**Aim of the exercise:**
From the entries below, pull out each line where "exchanged" appears.

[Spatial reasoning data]
**********
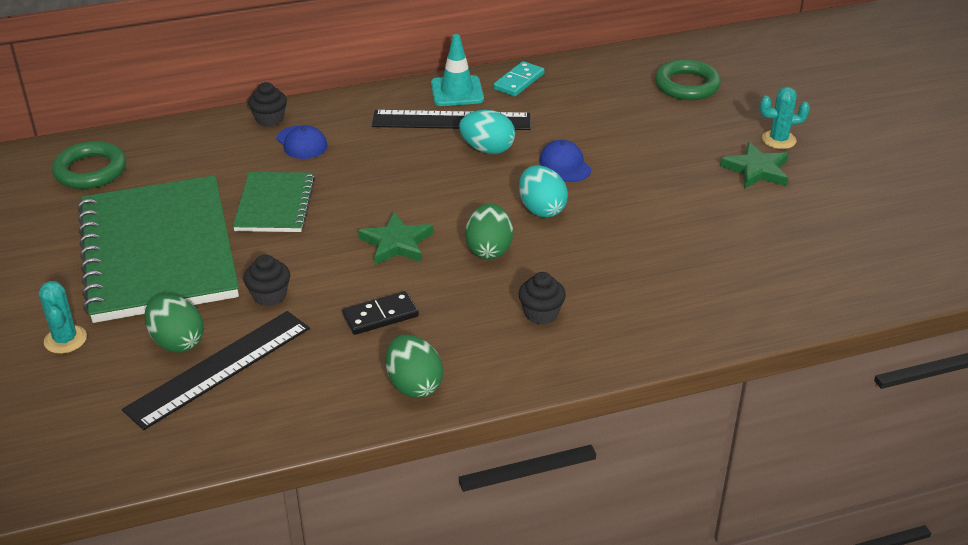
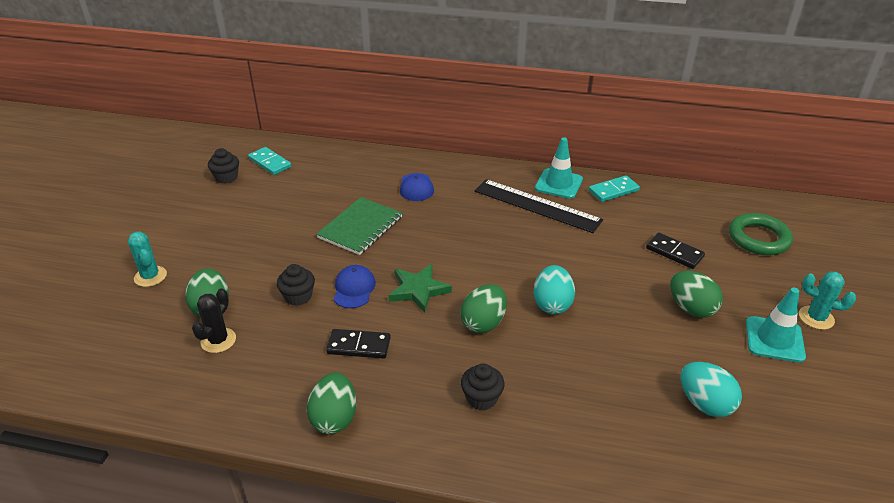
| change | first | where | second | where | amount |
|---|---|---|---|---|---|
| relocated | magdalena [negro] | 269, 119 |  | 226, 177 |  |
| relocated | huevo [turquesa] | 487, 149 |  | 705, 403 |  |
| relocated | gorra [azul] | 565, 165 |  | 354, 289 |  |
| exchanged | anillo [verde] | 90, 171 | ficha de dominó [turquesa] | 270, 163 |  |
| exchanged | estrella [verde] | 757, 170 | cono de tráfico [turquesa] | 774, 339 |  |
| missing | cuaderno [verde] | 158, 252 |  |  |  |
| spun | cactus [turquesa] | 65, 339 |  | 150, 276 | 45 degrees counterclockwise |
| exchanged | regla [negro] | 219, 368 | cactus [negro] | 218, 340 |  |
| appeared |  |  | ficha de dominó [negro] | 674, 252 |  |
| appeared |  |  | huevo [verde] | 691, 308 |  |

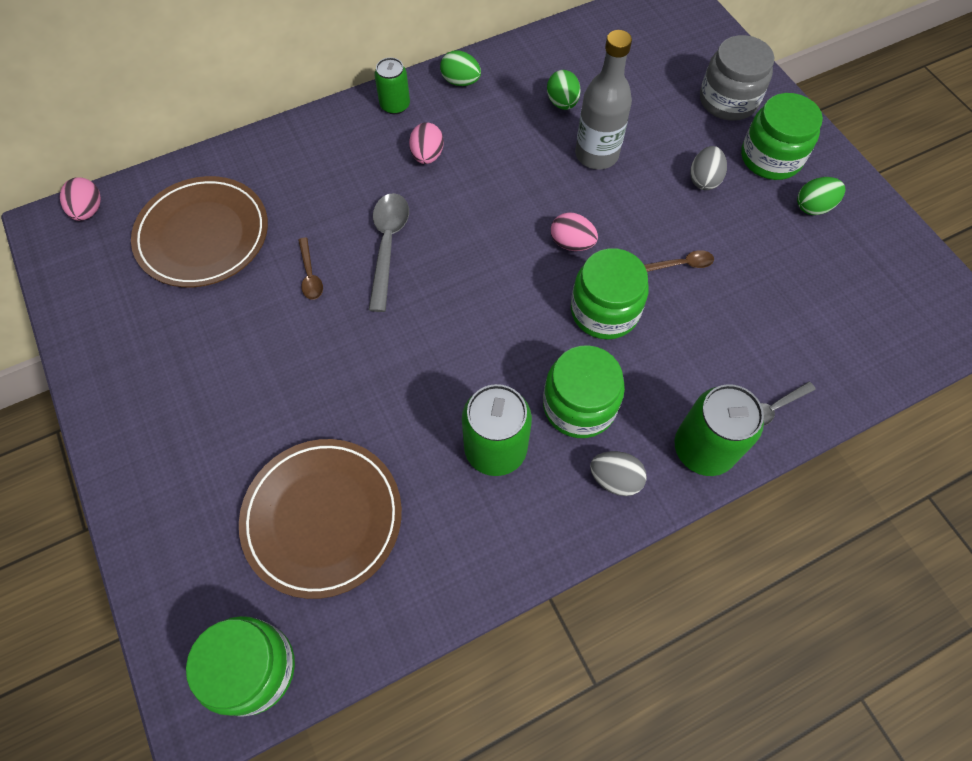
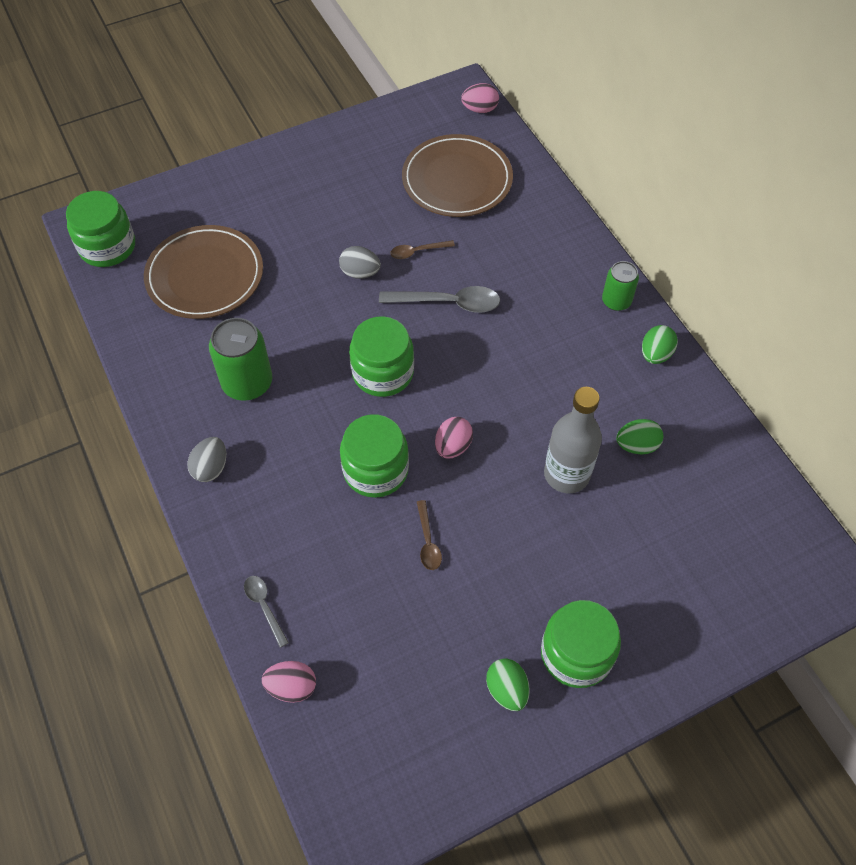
| change | first | where | second | where | amount |
|---|---|---|---|---|---|
| missing | tarro [gris] | 728, 100 |  |  |  |
| relocated | huevo [rosa] | 427, 156 |  | 292, 687 |  |
| relocated | huevo [gris] | 704, 180 |  | 360, 273 |  |
| relocated | tarro [verde] | 579, 405 |  | 383, 372 |  |
| missing | lata [verde] | 703, 449 |  |  |  |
**********
**Answer:**
| exchanged | anillo [verde] | 90, 171 | ficha de dominó [turquesa] | 270, 163 |  |
| exchanged | estrella [verde] | 757, 170 | cono de tráfico [turquesa] | 774, 339 |  |
| exchanged | regla [negro] | 219, 368 | cactus [negro] | 218, 340 |  |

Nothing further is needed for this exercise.